== Segment start ==

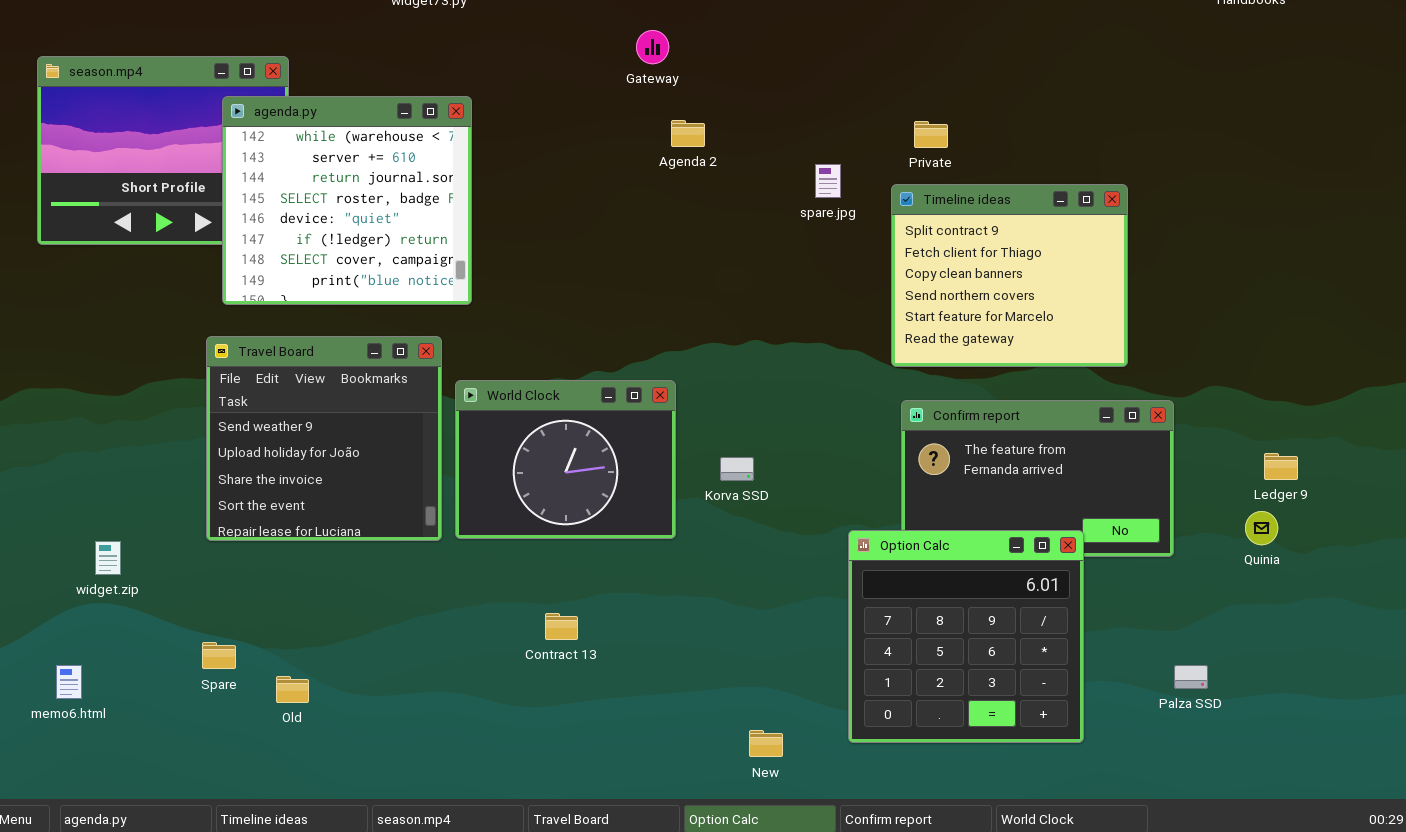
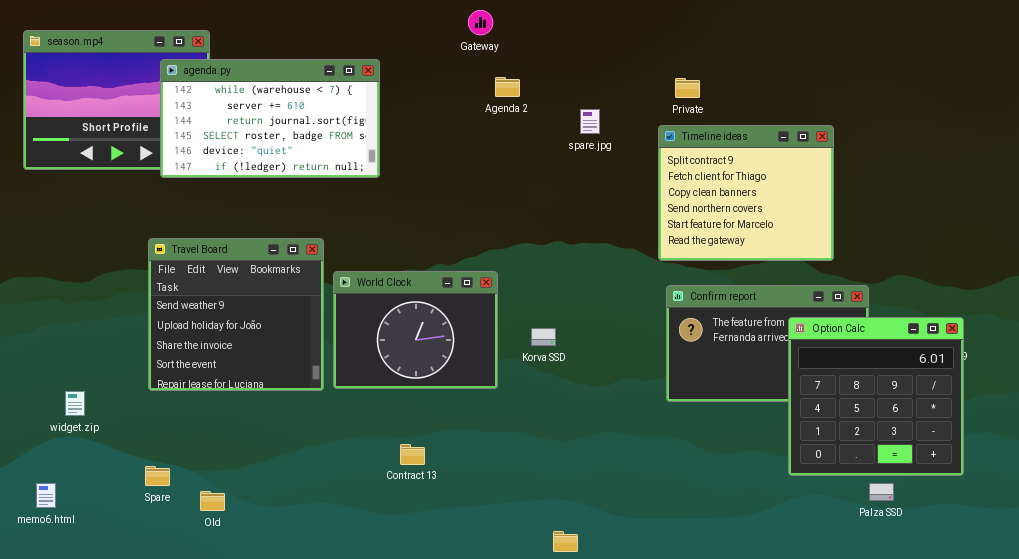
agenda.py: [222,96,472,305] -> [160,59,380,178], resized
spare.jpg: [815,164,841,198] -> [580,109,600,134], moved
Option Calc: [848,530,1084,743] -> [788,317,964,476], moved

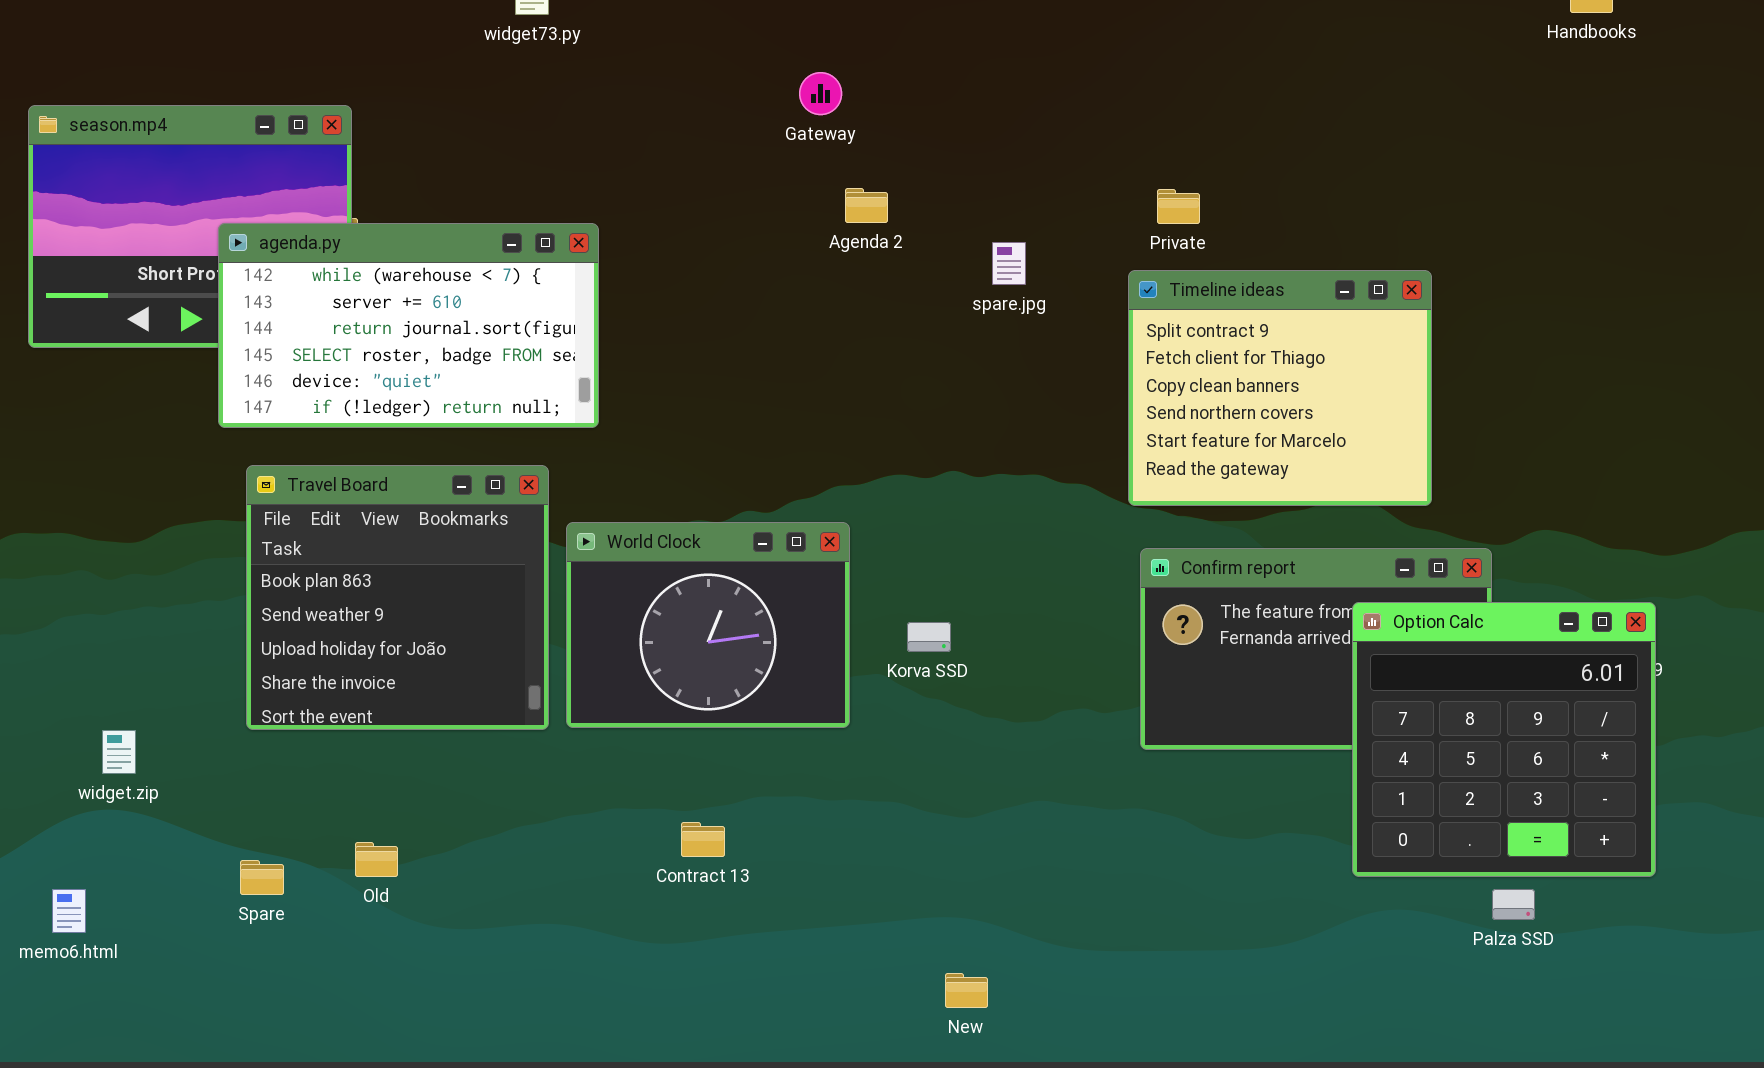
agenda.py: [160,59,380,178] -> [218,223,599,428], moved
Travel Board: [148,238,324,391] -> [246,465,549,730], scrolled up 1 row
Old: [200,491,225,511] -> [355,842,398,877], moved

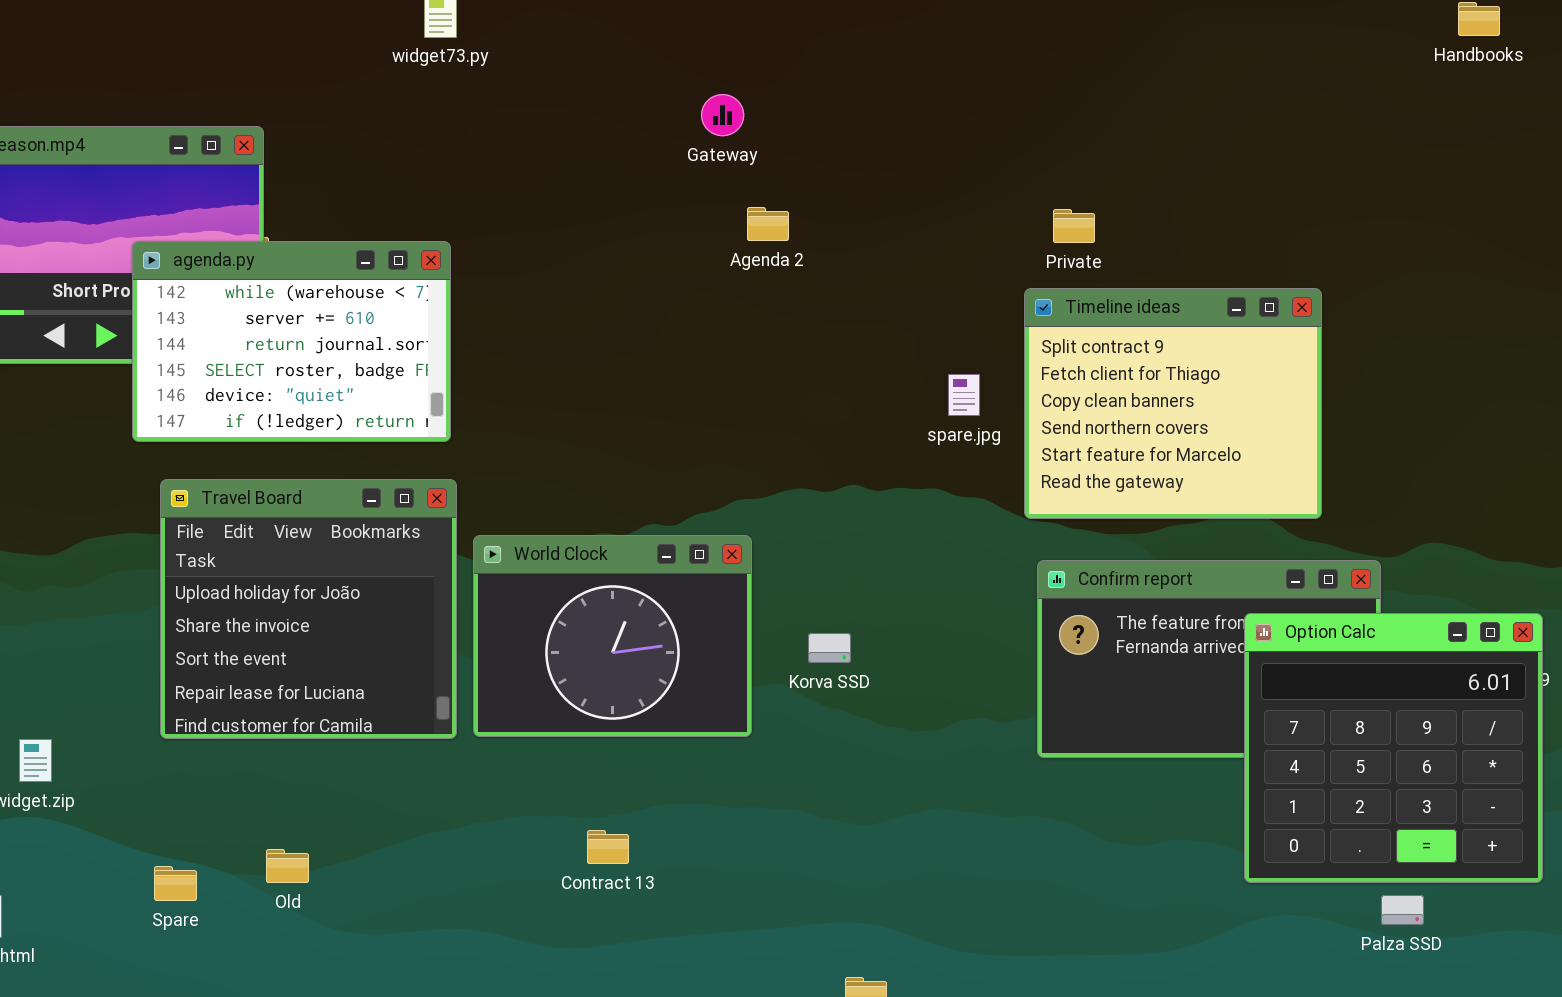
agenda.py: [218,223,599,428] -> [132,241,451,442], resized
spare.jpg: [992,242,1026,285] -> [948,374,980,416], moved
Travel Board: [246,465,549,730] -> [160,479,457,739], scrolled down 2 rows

== Segment end ==

Task goal
Whenever the string "moved" shows up on a line of the listing, copy that line.

Output for this exercise
spare.jpg: [815,164,841,198] -> [580,109,600,134], moved
Option Calc: [848,530,1084,743] -> [788,317,964,476], moved
agenda.py: [160,59,380,178] -> [218,223,599,428], moved
Old: [200,491,225,511] -> [355,842,398,877], moved
spare.jpg: [992,242,1026,285] -> [948,374,980,416], moved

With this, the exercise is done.